### Activity
Set down each entry exactly; omit images.

### Input for this task
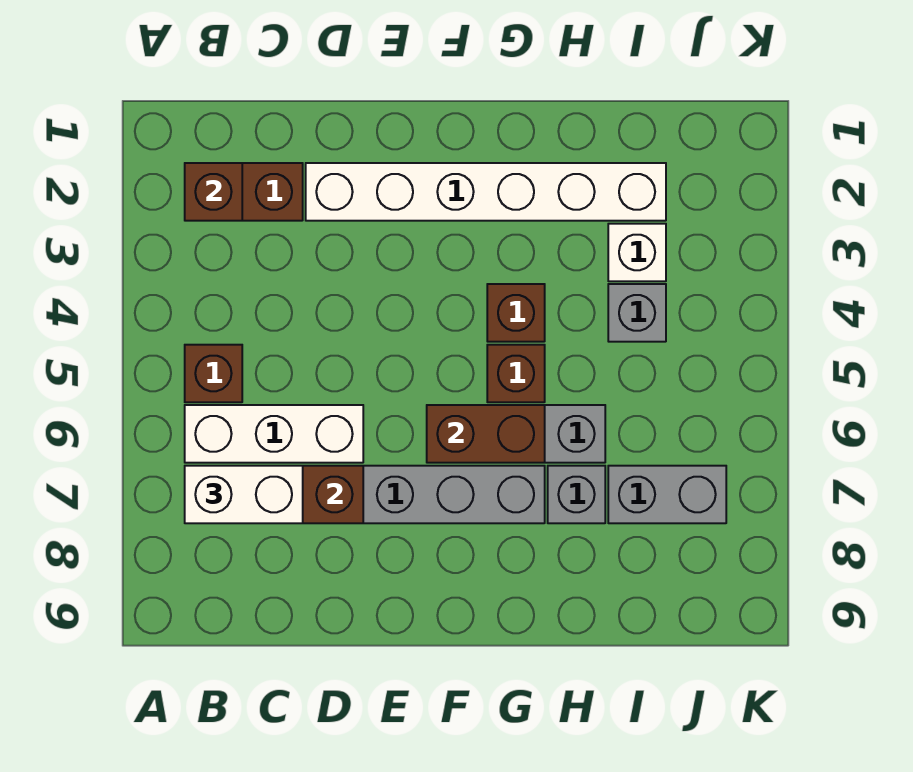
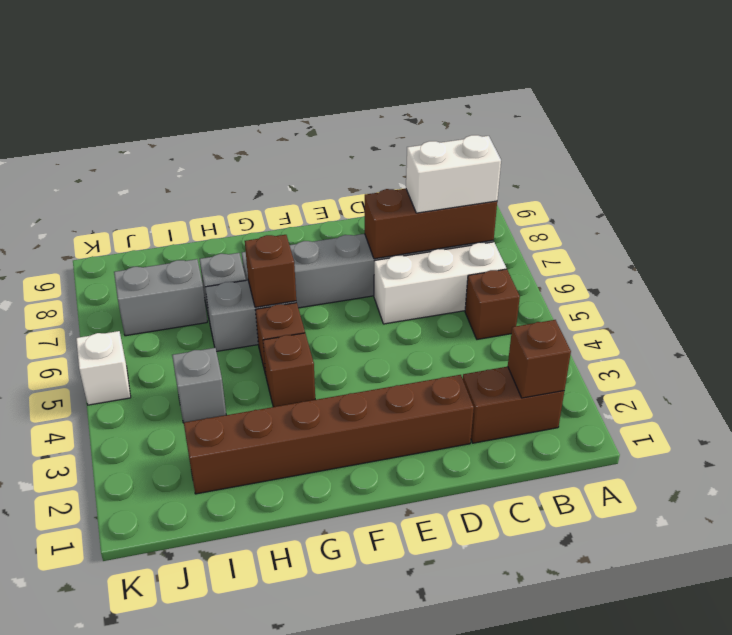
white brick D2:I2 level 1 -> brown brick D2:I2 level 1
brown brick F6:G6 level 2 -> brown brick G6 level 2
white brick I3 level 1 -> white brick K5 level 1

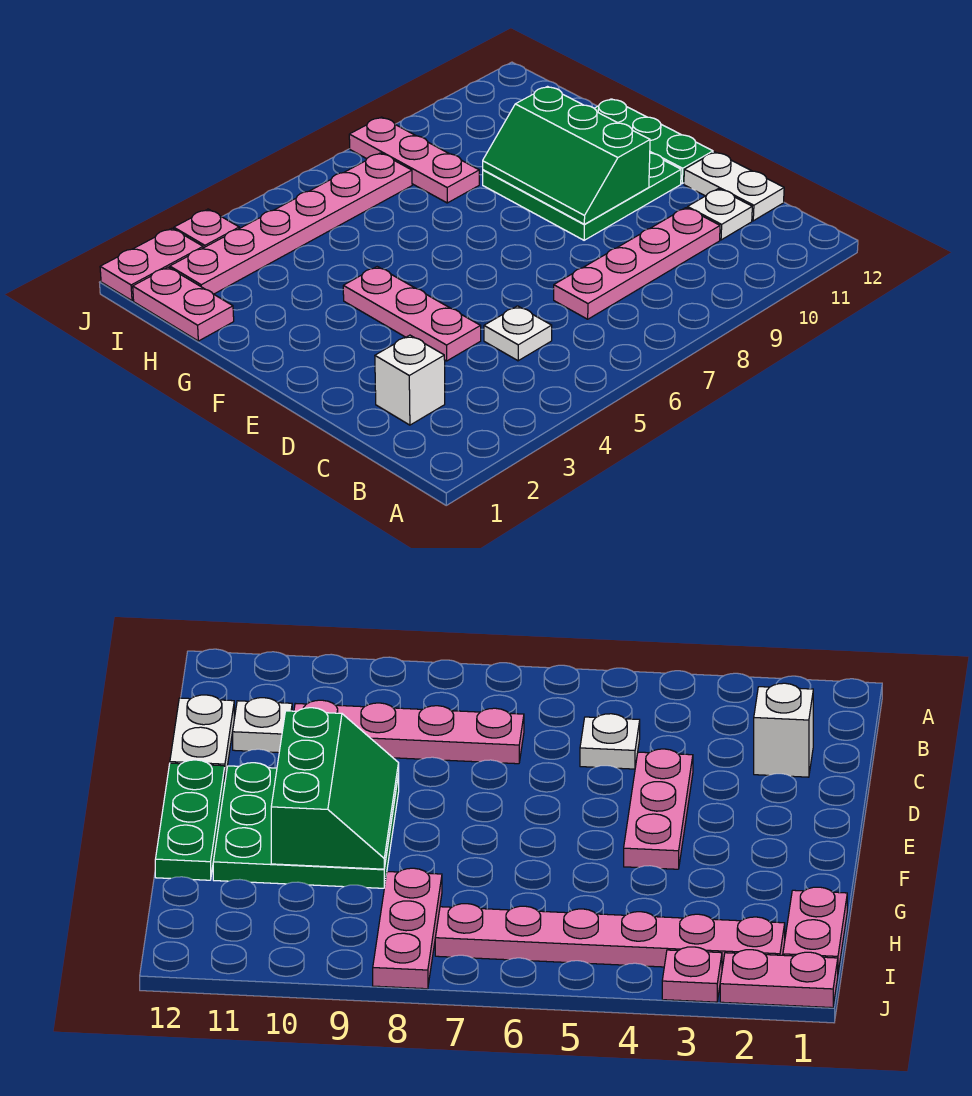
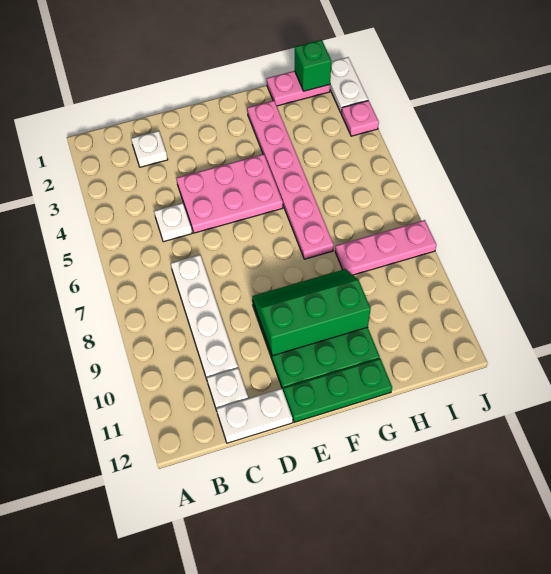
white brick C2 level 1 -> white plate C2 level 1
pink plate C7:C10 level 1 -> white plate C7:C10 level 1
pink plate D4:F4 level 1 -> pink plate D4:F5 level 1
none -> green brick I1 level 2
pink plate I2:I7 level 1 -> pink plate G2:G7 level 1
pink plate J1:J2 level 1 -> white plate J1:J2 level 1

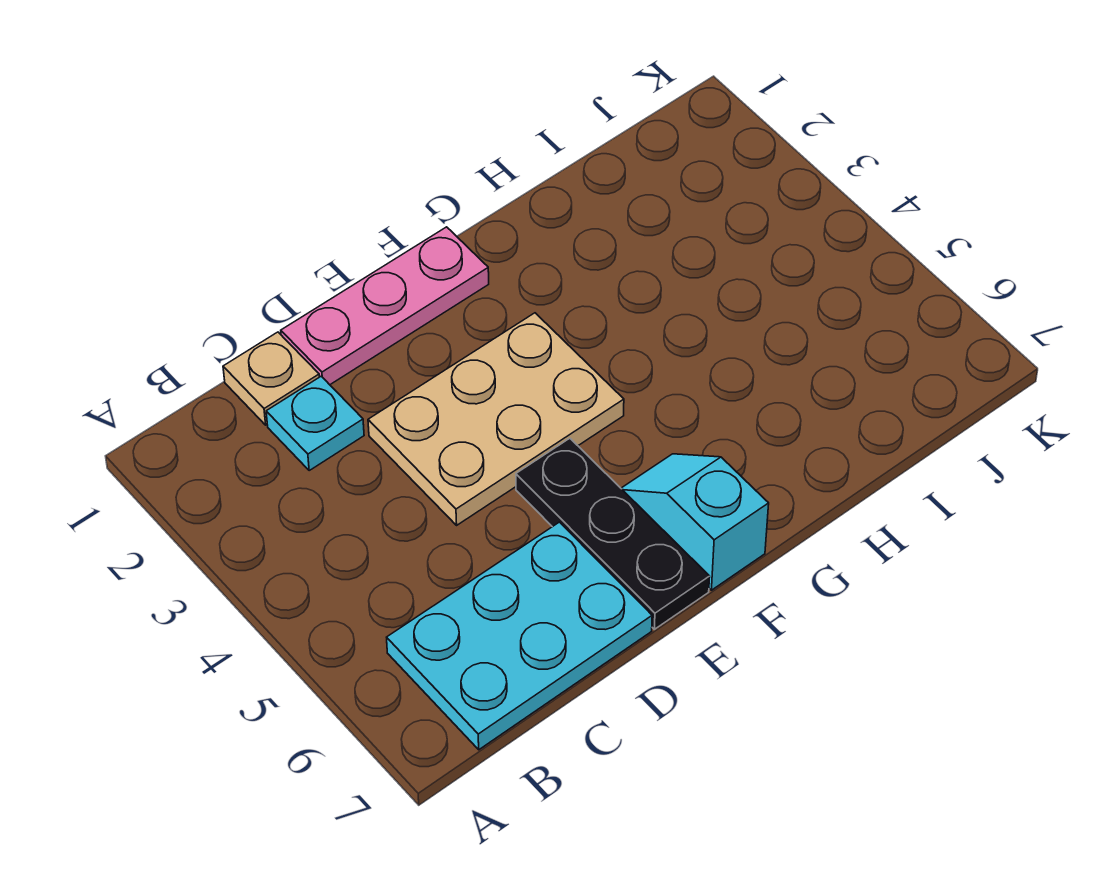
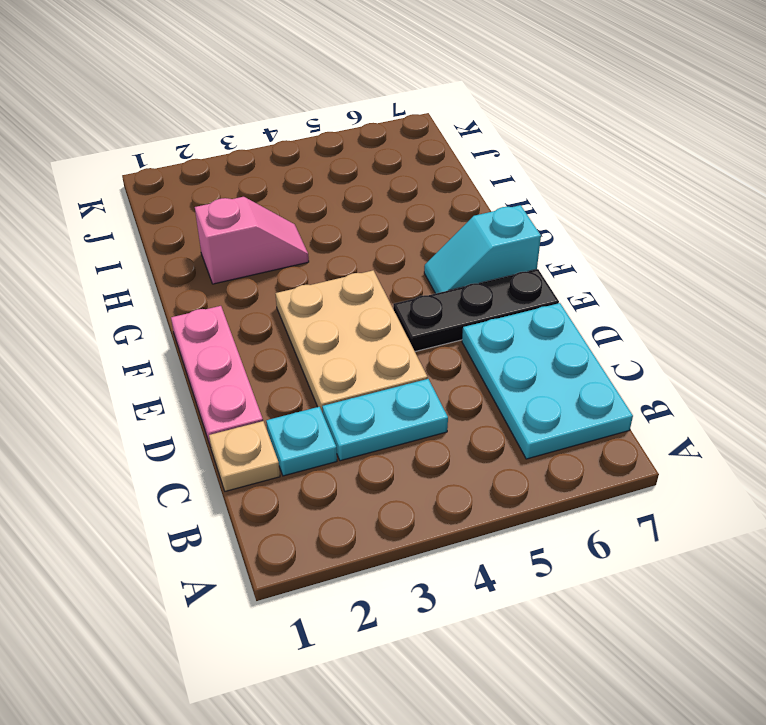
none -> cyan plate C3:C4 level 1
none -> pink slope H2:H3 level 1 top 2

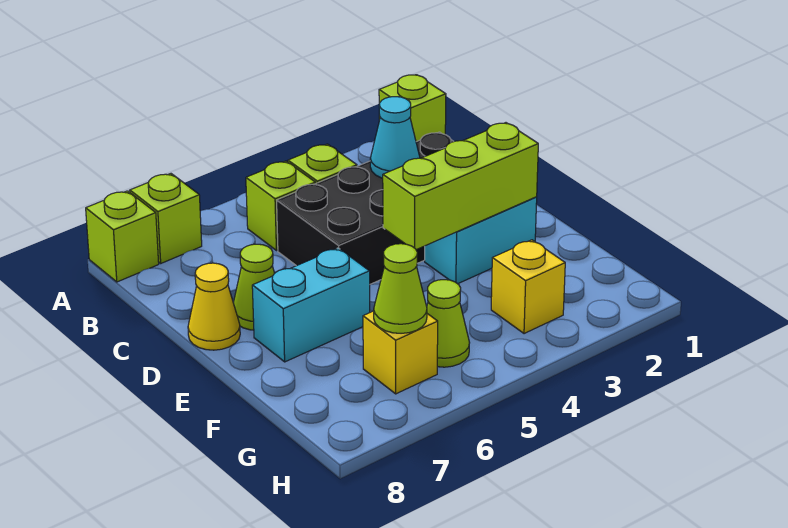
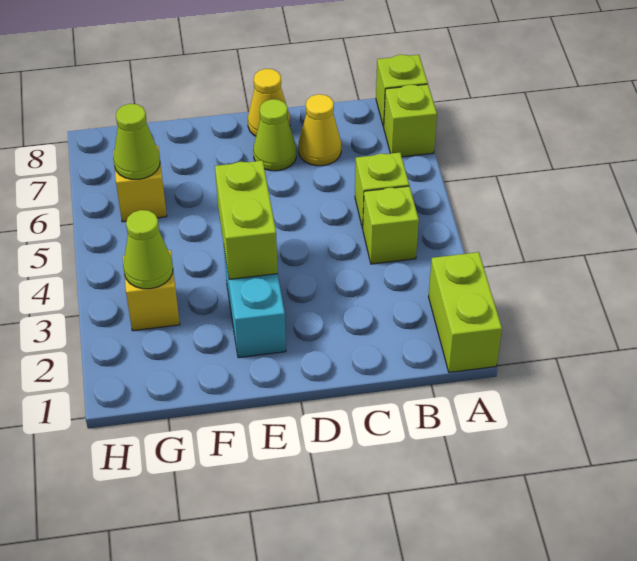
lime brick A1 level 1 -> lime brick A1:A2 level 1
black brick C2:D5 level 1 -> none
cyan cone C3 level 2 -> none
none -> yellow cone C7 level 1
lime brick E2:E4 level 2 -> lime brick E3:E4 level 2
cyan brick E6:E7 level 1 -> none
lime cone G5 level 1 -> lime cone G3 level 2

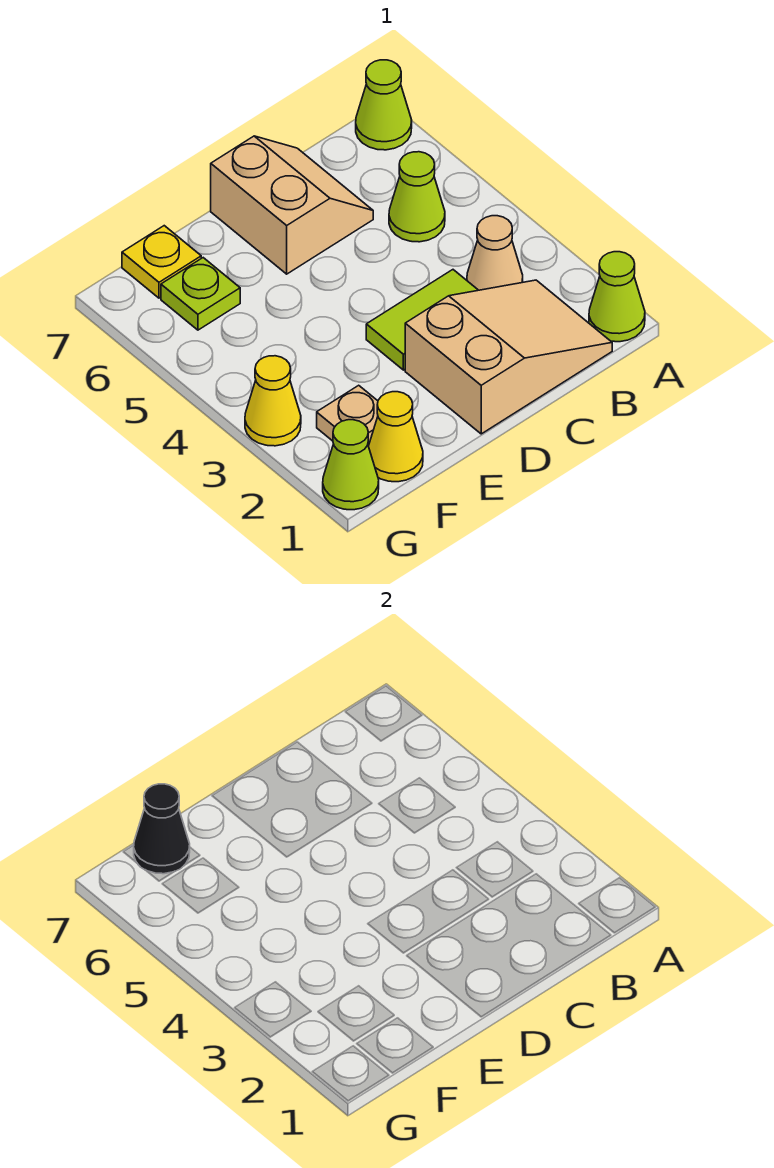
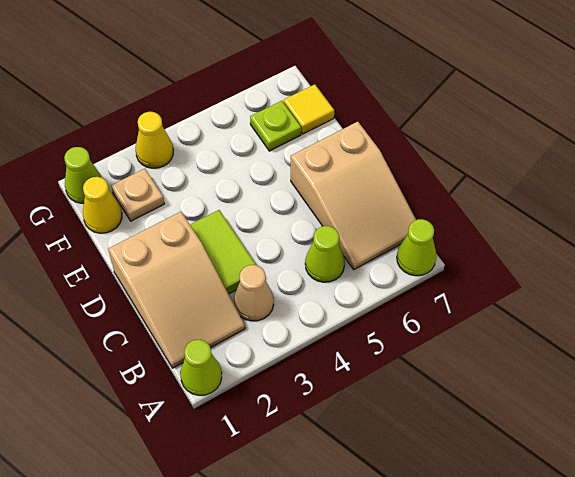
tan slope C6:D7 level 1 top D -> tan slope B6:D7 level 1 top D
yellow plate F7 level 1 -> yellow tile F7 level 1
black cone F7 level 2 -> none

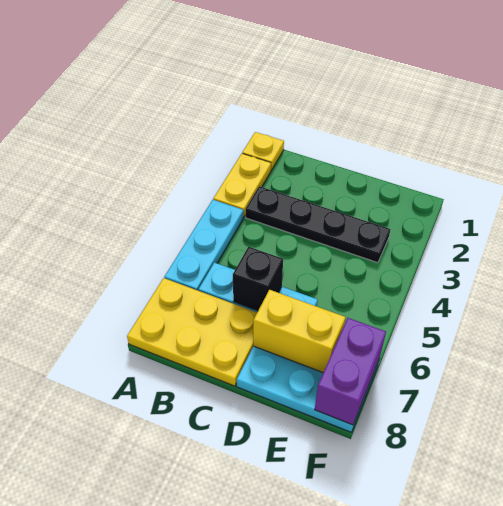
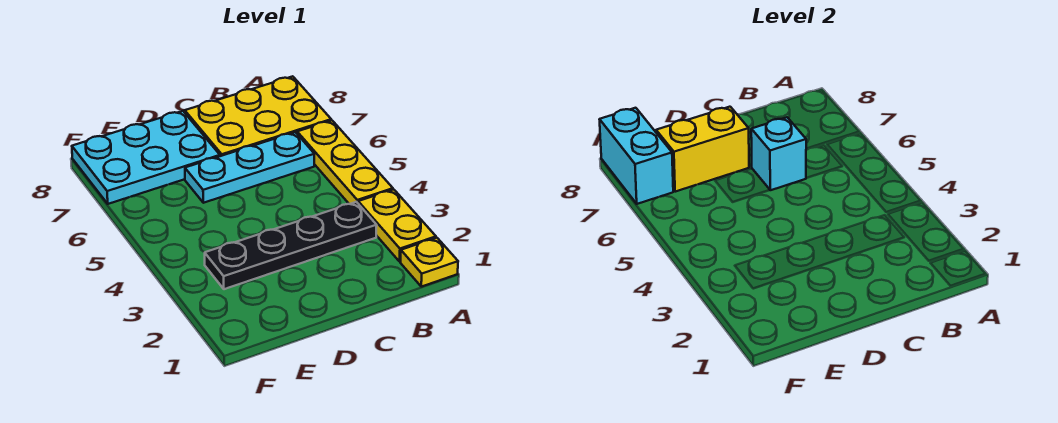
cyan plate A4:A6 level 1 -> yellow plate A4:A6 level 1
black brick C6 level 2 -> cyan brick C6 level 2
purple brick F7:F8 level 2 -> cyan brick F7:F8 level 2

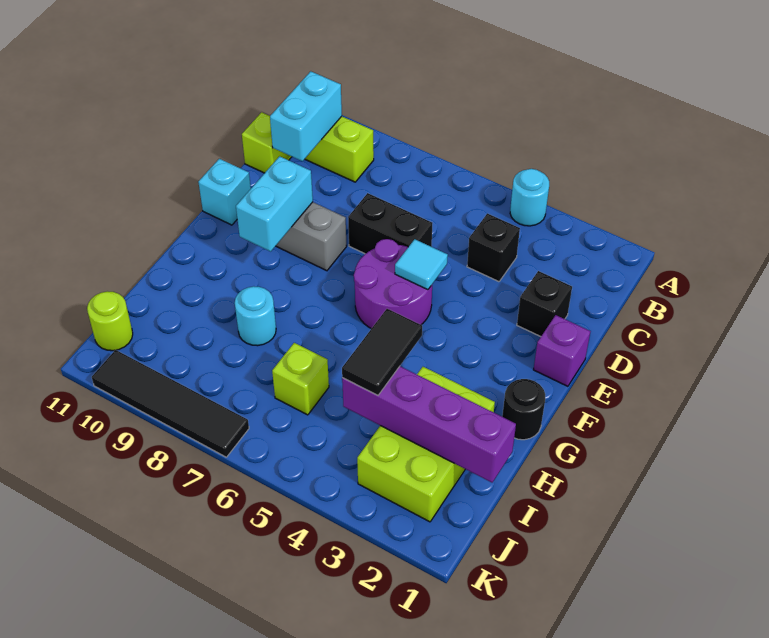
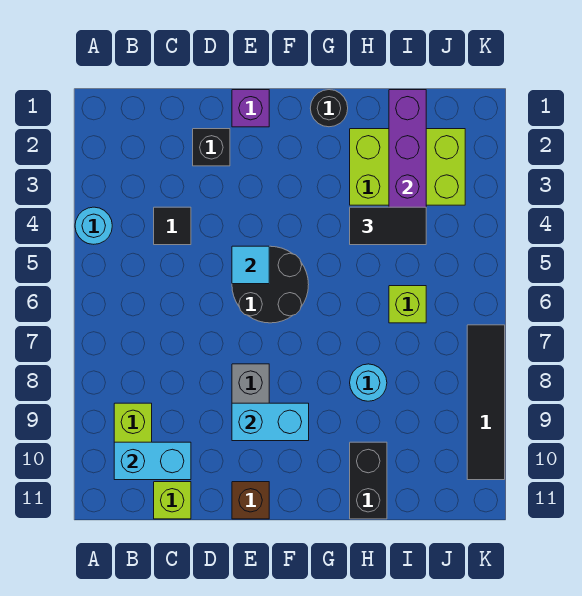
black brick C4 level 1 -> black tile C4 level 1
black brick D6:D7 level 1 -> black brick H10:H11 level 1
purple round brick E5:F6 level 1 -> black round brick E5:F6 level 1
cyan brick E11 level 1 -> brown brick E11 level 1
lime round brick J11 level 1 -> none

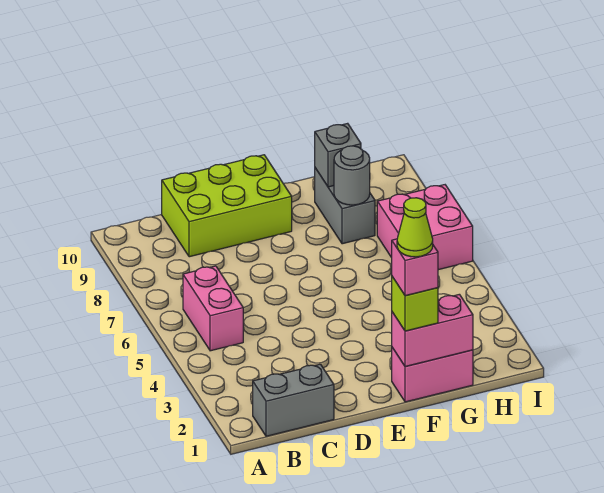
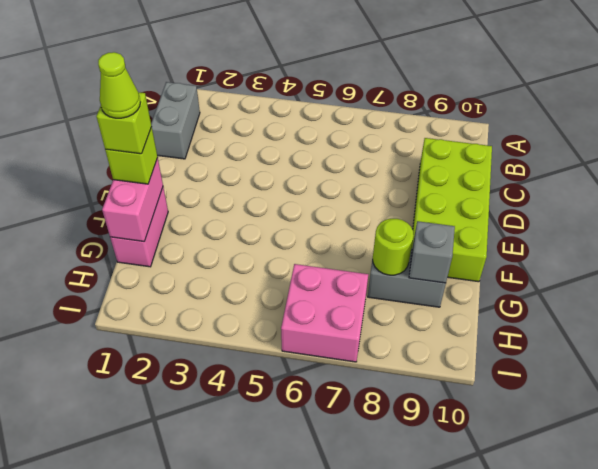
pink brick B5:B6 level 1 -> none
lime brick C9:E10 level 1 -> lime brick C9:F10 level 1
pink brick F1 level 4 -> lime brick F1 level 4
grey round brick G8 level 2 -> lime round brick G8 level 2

### Answer to the exercise
white brick D2:I2 level 1 -> brown brick D2:I2 level 1
brown brick F6:G6 level 2 -> brown brick G6 level 2
white brick I3 level 1 -> white brick K5 level 1

white brick C2 level 1 -> white plate C2 level 1
pink plate C7:C10 level 1 -> white plate C7:C10 level 1
pink plate D4:F4 level 1 -> pink plate D4:F5 level 1
none -> green brick I1 level 2
pink plate I2:I7 level 1 -> pink plate G2:G7 level 1
pink plate J1:J2 level 1 -> white plate J1:J2 level 1

none -> cyan plate C3:C4 level 1
none -> pink slope H2:H3 level 1 top 2

lime brick A1 level 1 -> lime brick A1:A2 level 1
black brick C2:D5 level 1 -> none
cyan cone C3 level 2 -> none
none -> yellow cone C7 level 1
lime brick E2:E4 level 2 -> lime brick E3:E4 level 2
cyan brick E6:E7 level 1 -> none
lime cone G5 level 1 -> lime cone G3 level 2

tan slope C6:D7 level 1 top D -> tan slope B6:D7 level 1 top D
yellow plate F7 level 1 -> yellow tile F7 level 1
black cone F7 level 2 -> none

cyan plate A4:A6 level 1 -> yellow plate A4:A6 level 1
black brick C6 level 2 -> cyan brick C6 level 2
purple brick F7:F8 level 2 -> cyan brick F7:F8 level 2

black brick C4 level 1 -> black tile C4 level 1
black brick D6:D7 level 1 -> black brick H10:H11 level 1
purple round brick E5:F6 level 1 -> black round brick E5:F6 level 1
cyan brick E11 level 1 -> brown brick E11 level 1
lime round brick J11 level 1 -> none

pink brick B5:B6 level 1 -> none
lime brick C9:E10 level 1 -> lime brick C9:F10 level 1
pink brick F1 level 4 -> lime brick F1 level 4
grey round brick G8 level 2 -> lime round brick G8 level 2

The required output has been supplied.